» **WHAT YOU ARE ASKED TO DO**: Reading down the listing below, count the lines where the word "white" shows up, then give only that count.

» **RECORDS PROVIDED**:
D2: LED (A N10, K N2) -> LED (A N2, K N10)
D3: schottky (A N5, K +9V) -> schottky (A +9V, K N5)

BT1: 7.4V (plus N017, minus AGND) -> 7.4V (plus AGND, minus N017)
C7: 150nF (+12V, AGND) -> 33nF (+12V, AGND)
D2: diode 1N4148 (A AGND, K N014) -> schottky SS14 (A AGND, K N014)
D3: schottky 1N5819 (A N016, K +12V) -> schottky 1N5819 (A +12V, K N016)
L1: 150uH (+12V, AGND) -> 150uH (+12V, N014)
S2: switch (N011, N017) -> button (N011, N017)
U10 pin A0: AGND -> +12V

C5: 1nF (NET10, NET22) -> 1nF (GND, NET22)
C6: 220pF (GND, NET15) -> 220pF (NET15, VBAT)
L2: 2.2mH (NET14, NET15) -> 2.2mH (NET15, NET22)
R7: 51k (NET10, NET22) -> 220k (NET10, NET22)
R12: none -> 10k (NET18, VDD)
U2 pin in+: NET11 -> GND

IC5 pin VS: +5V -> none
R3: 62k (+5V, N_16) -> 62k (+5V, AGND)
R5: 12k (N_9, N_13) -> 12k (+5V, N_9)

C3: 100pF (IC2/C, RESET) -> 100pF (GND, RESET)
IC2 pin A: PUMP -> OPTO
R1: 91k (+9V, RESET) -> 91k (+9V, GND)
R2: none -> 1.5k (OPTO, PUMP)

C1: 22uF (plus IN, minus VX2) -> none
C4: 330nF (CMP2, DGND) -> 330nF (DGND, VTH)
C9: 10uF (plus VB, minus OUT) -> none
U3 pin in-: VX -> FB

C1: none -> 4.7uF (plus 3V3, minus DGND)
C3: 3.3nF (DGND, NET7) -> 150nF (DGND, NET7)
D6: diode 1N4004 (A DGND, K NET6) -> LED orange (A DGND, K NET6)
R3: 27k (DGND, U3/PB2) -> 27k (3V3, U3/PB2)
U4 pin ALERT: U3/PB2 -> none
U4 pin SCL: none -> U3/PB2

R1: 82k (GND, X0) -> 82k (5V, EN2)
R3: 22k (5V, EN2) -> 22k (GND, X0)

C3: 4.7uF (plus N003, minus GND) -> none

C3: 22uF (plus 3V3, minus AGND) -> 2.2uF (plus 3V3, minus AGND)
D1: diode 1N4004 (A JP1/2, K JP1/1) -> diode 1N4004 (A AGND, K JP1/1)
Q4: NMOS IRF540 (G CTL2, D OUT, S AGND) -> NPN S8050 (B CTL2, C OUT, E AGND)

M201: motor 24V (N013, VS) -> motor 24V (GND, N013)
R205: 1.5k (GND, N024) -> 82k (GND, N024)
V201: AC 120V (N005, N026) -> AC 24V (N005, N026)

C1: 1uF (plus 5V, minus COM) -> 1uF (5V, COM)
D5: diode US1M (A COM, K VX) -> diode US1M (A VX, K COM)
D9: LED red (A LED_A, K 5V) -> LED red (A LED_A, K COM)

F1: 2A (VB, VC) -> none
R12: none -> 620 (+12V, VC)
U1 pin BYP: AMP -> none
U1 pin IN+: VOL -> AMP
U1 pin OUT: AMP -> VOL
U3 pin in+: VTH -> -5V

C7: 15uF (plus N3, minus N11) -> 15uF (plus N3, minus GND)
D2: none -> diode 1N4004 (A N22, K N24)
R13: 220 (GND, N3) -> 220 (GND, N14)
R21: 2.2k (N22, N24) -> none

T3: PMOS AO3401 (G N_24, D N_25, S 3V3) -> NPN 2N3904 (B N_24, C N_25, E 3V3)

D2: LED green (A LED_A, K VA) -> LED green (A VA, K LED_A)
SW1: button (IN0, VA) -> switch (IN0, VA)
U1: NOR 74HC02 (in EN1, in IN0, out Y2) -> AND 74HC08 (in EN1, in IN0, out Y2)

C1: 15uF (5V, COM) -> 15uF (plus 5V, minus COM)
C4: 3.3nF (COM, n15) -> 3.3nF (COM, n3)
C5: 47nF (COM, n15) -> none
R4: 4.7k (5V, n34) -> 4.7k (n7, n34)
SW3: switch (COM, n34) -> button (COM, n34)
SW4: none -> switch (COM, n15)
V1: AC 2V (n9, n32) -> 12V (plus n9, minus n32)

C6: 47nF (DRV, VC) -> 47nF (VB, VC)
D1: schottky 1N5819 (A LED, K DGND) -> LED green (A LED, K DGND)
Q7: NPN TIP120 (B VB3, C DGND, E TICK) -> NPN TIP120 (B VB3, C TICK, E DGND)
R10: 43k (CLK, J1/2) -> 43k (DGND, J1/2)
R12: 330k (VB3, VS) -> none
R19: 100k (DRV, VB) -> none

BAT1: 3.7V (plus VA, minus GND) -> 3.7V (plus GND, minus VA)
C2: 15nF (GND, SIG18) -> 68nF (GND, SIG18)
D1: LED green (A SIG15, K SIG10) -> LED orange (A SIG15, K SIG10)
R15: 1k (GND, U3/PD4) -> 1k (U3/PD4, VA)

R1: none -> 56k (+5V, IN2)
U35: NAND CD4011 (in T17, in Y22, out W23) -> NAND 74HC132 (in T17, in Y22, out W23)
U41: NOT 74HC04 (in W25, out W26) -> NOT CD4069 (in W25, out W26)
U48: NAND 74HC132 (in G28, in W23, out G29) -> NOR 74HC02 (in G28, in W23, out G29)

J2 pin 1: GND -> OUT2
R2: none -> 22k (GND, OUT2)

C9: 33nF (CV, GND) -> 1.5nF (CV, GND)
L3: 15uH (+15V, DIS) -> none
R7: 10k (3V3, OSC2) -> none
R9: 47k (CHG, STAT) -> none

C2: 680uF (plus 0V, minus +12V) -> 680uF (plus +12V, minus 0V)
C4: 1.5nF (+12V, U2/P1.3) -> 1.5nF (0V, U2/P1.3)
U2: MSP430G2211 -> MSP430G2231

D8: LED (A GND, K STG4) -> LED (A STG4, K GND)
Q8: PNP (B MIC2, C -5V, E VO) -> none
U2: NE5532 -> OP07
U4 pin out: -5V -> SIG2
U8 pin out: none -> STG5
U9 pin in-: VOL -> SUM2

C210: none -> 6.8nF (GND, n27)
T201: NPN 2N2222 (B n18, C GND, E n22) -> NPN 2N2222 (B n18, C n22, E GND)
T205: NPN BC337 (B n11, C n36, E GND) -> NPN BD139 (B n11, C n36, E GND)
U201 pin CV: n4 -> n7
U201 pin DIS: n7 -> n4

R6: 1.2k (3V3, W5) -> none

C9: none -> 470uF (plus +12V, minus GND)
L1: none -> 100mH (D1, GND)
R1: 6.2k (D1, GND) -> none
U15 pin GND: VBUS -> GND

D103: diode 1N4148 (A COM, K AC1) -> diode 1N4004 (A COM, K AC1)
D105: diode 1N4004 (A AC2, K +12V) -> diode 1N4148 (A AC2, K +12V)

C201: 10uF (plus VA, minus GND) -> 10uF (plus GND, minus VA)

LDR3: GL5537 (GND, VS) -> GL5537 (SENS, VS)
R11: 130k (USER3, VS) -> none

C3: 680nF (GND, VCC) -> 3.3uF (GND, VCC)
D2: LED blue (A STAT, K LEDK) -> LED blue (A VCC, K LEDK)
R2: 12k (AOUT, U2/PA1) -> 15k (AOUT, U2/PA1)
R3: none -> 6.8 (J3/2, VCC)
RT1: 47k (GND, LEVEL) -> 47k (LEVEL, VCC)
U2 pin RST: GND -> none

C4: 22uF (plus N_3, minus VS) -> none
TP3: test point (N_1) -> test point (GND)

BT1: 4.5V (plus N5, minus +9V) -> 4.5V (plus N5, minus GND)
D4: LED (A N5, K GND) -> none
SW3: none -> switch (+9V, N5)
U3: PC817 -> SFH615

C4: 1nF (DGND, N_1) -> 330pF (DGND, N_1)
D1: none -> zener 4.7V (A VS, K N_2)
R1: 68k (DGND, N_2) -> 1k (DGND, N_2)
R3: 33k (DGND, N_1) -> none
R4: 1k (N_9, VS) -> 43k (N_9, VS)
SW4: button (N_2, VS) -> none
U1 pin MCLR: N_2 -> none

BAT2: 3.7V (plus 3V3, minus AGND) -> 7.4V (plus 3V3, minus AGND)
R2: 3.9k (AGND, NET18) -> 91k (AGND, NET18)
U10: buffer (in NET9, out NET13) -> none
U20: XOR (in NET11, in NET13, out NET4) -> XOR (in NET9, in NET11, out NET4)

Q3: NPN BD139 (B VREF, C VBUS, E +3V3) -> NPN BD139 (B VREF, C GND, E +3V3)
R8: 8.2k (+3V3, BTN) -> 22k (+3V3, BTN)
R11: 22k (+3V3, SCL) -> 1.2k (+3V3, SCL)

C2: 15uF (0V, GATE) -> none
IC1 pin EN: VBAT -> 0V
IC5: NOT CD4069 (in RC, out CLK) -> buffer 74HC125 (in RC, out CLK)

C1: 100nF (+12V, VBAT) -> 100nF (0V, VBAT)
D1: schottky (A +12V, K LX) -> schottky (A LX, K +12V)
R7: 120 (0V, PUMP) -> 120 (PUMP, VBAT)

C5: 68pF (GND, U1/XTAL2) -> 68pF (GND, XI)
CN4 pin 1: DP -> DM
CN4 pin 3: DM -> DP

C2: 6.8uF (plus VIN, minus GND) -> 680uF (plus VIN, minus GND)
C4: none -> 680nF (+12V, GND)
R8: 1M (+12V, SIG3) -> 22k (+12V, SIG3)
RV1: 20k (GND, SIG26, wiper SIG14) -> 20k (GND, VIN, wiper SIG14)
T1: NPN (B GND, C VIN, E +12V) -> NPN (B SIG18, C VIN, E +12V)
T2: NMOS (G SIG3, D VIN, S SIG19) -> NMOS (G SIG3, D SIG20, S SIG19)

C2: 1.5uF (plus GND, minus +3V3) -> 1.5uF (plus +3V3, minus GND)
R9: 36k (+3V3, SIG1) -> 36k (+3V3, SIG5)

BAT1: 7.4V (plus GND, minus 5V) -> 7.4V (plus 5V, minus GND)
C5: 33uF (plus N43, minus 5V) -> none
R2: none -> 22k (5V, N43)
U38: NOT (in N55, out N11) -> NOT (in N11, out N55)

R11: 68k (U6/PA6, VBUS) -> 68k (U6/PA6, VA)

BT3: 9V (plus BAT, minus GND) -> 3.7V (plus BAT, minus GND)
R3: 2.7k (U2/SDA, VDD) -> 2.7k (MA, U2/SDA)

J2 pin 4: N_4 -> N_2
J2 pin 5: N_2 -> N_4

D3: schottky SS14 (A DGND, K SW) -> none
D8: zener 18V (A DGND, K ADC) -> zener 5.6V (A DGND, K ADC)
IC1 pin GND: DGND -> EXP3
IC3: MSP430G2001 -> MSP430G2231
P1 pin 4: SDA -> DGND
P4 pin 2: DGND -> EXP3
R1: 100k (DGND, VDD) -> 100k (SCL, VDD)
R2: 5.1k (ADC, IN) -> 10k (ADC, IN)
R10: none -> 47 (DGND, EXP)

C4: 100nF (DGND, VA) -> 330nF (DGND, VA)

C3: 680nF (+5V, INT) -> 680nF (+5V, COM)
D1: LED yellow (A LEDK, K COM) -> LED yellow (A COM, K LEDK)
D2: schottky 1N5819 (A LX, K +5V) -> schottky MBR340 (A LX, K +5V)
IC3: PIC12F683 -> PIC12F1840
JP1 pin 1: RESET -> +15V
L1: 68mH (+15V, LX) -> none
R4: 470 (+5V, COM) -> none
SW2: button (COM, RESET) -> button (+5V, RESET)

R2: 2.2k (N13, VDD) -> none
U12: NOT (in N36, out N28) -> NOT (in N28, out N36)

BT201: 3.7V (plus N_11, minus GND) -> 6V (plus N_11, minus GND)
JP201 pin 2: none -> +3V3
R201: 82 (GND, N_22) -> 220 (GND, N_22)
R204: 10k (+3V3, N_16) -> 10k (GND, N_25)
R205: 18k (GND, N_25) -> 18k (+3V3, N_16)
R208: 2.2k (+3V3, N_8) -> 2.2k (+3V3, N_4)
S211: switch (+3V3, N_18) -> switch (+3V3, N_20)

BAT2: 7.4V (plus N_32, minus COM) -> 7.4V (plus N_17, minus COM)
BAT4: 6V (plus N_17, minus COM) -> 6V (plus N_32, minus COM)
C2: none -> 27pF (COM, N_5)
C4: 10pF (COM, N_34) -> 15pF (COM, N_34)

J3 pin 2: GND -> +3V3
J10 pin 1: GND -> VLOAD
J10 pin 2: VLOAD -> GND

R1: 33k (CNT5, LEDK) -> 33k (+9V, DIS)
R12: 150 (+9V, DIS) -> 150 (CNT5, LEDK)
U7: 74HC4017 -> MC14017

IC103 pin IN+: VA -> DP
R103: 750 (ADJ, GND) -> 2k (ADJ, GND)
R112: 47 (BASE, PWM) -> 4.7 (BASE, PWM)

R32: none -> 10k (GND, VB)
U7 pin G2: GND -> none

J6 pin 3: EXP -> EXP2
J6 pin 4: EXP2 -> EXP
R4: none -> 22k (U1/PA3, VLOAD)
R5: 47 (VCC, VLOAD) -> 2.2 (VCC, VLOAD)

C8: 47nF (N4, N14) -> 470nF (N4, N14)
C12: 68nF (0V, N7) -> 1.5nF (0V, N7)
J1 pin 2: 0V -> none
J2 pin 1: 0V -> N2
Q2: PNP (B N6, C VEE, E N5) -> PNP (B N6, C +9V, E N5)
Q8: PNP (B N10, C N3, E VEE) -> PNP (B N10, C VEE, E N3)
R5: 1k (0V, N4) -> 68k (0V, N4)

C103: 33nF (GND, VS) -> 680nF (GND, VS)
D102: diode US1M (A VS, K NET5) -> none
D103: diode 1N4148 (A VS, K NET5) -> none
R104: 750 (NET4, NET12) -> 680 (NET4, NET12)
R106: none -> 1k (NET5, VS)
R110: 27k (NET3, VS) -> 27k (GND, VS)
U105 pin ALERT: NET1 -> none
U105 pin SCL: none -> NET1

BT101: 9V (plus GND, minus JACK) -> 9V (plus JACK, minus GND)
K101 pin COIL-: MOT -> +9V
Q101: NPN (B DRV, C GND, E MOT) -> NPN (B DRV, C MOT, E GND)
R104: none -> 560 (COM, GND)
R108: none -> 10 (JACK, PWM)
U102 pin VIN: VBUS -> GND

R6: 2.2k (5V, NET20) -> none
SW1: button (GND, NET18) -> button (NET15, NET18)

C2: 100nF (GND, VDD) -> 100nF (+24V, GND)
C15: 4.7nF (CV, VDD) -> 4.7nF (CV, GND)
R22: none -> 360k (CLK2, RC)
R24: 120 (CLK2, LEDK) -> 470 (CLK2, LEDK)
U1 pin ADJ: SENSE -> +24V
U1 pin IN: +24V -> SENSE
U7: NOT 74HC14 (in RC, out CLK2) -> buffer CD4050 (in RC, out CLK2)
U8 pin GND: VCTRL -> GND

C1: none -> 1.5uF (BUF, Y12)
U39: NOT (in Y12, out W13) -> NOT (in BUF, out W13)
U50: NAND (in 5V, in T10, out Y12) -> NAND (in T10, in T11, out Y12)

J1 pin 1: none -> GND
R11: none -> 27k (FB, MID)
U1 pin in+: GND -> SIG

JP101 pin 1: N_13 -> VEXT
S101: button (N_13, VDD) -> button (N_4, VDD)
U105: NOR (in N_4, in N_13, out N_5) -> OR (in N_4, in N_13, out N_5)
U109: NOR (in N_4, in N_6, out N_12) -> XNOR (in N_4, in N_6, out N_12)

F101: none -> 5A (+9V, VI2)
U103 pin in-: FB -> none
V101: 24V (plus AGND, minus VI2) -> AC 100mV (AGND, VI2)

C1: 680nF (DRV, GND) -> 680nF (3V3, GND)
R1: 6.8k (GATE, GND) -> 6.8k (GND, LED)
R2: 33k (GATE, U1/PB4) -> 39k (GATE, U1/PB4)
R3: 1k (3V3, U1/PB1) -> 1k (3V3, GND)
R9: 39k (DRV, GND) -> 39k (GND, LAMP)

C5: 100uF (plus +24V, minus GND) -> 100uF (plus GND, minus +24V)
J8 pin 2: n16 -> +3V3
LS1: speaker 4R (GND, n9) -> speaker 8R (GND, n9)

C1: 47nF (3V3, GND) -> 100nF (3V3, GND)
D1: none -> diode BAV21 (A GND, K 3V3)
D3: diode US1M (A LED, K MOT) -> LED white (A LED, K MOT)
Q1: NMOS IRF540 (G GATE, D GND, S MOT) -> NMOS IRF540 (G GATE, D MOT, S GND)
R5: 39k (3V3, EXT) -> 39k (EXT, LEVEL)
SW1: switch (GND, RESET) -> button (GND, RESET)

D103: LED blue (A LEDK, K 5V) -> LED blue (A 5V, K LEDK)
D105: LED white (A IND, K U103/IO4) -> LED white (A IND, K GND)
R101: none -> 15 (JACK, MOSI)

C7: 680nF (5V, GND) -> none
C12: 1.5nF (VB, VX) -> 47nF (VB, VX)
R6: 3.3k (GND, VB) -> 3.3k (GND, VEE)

» **WRITTEN REPLY**: 2